== Exercise data ==
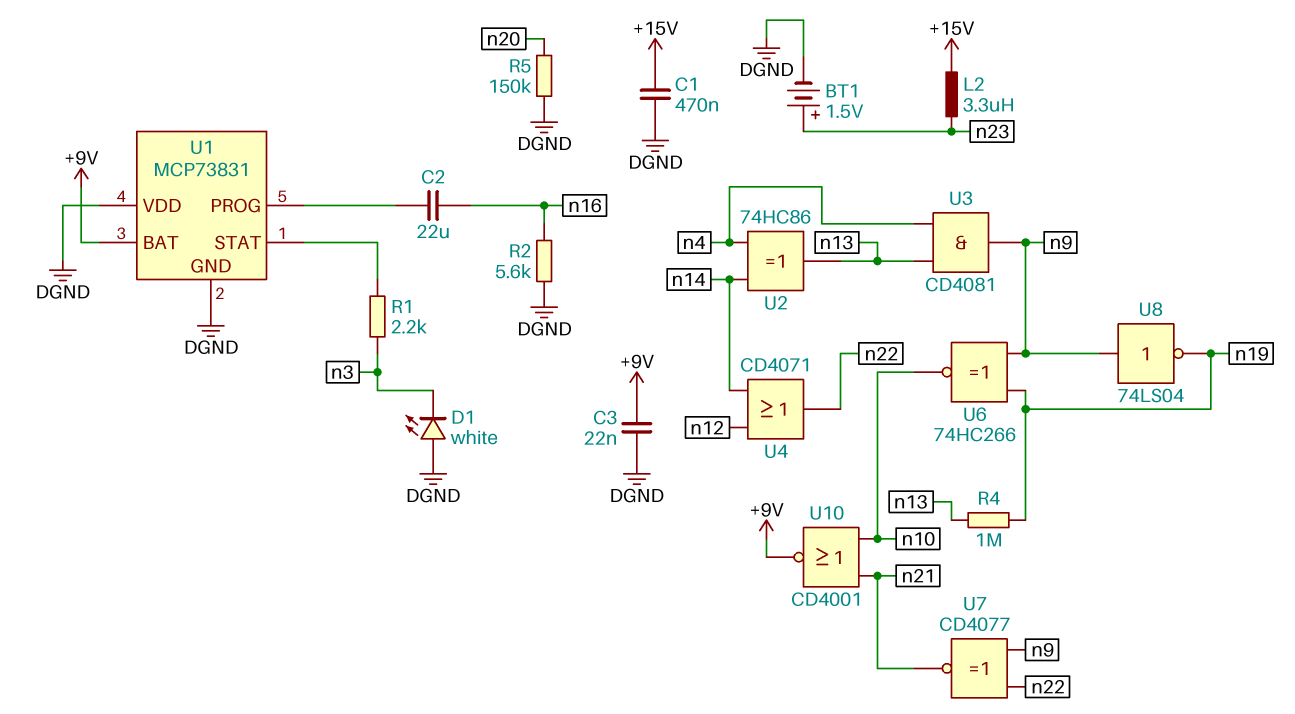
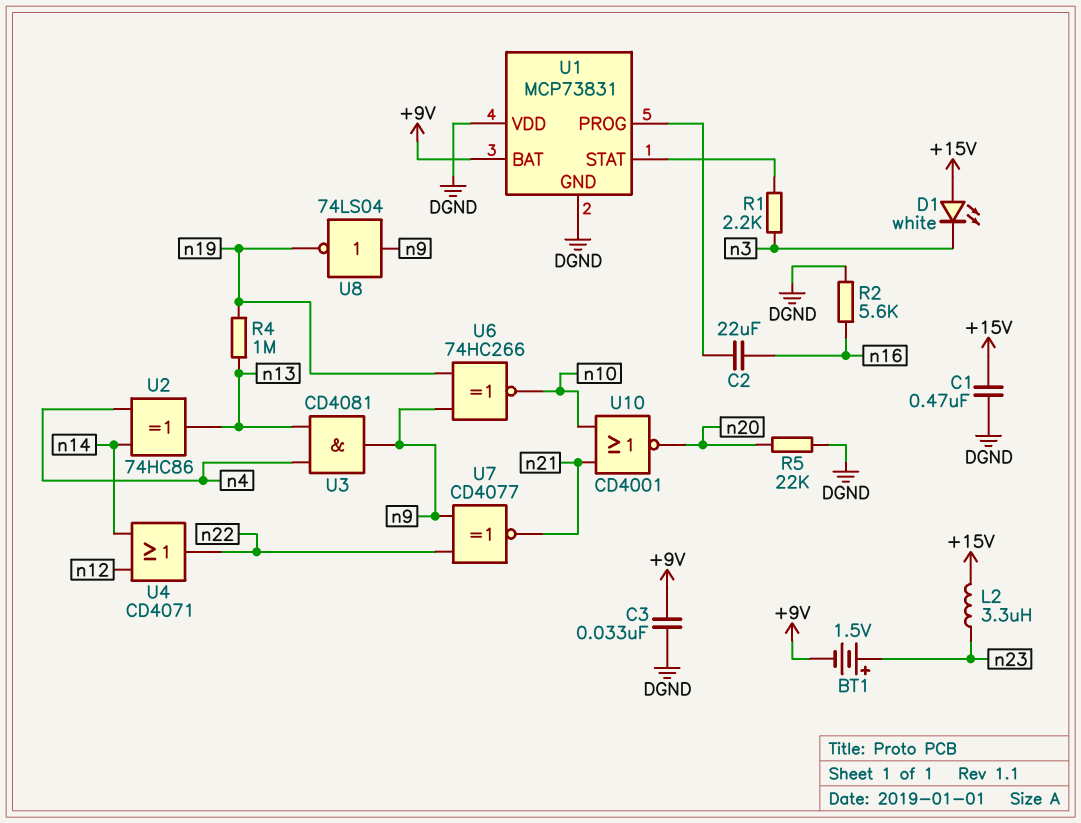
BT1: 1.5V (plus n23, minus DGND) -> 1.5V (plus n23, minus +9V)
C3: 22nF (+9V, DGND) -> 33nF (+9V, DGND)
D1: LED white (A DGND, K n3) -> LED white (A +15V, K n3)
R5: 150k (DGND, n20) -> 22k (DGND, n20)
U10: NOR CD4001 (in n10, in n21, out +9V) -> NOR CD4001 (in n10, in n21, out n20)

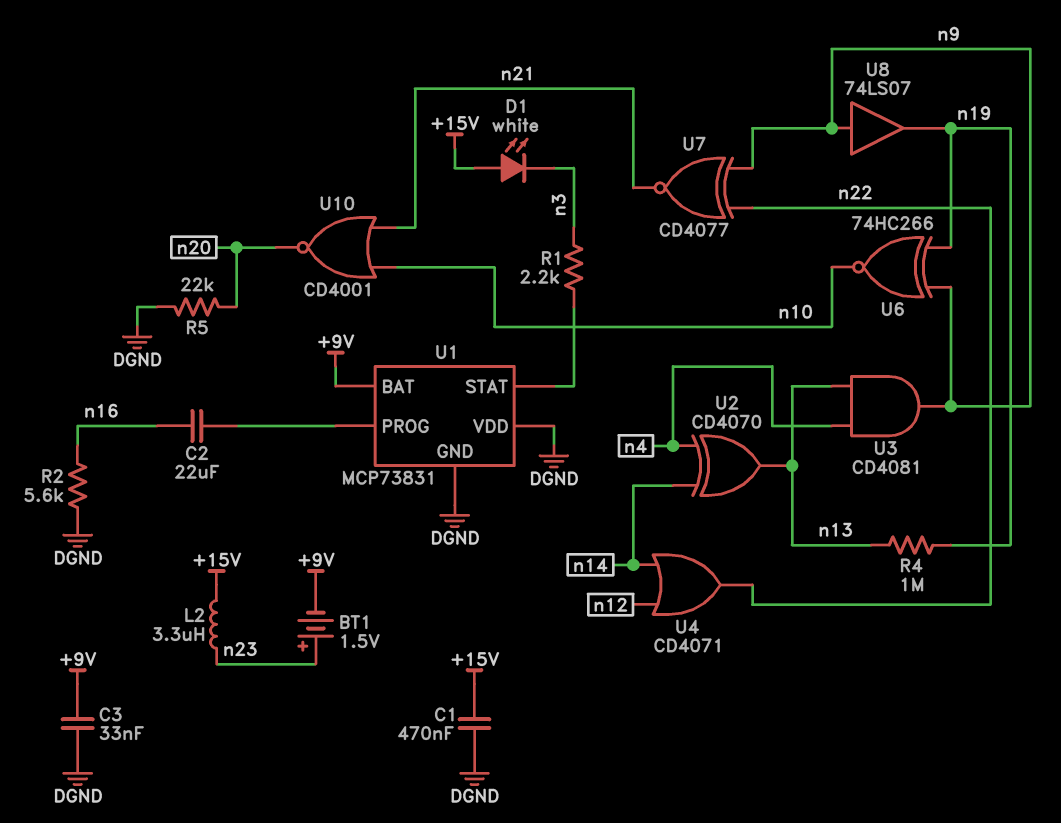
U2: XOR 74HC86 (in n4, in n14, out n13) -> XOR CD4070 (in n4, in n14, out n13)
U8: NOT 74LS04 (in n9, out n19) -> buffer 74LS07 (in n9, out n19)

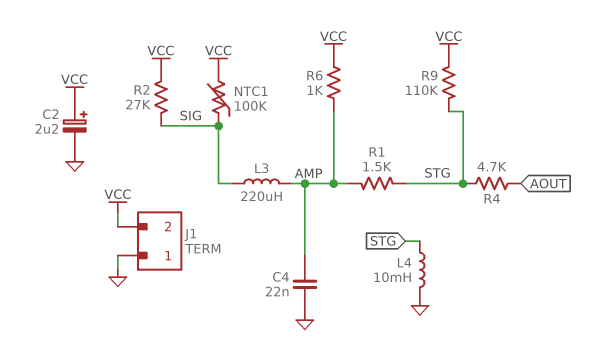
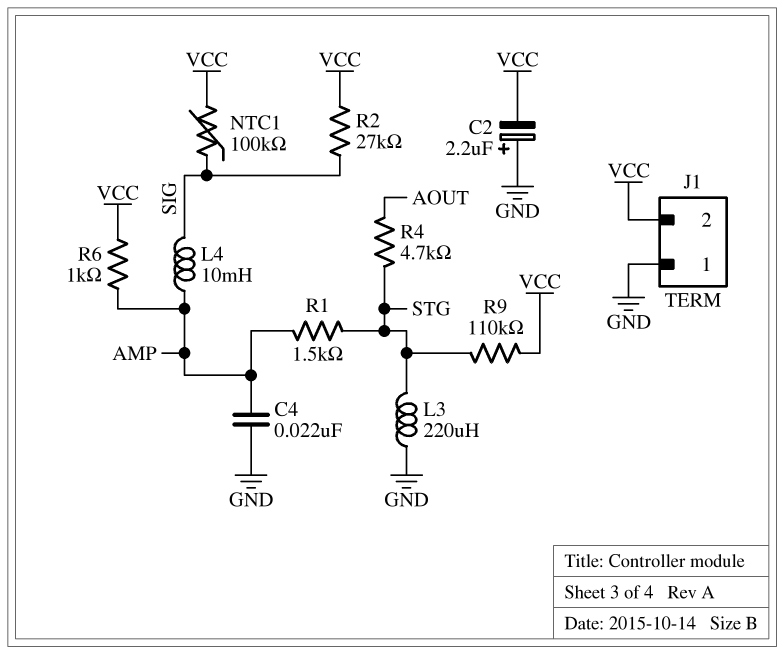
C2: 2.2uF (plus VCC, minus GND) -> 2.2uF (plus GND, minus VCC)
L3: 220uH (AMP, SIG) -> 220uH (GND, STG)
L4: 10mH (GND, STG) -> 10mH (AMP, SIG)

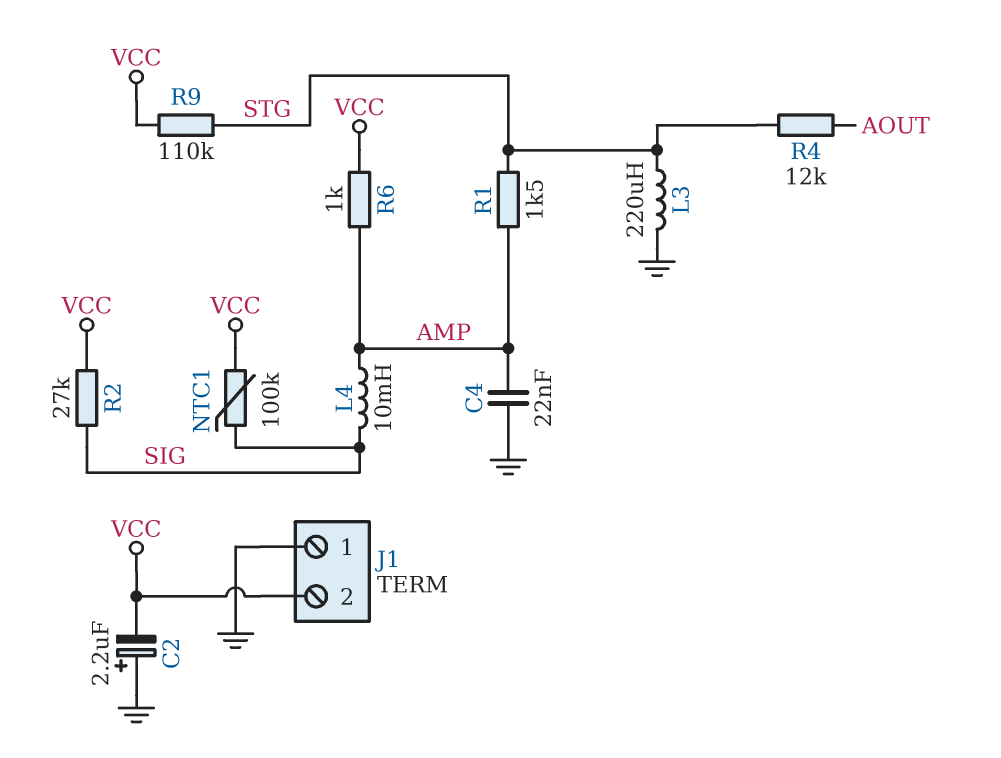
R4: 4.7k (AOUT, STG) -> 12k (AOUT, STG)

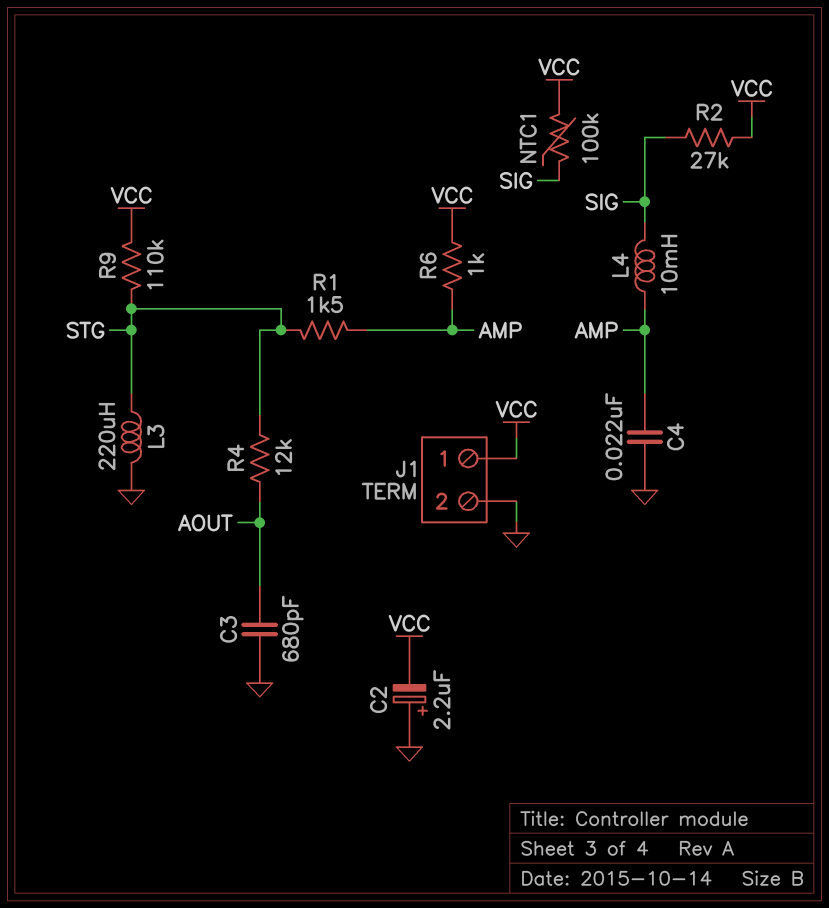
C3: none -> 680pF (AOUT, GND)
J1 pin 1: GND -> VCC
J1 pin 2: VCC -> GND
===
● Work instruction: Report how many lines of the entries hold the word "AOUT". Nothing else is needed.

● Output for this task: 2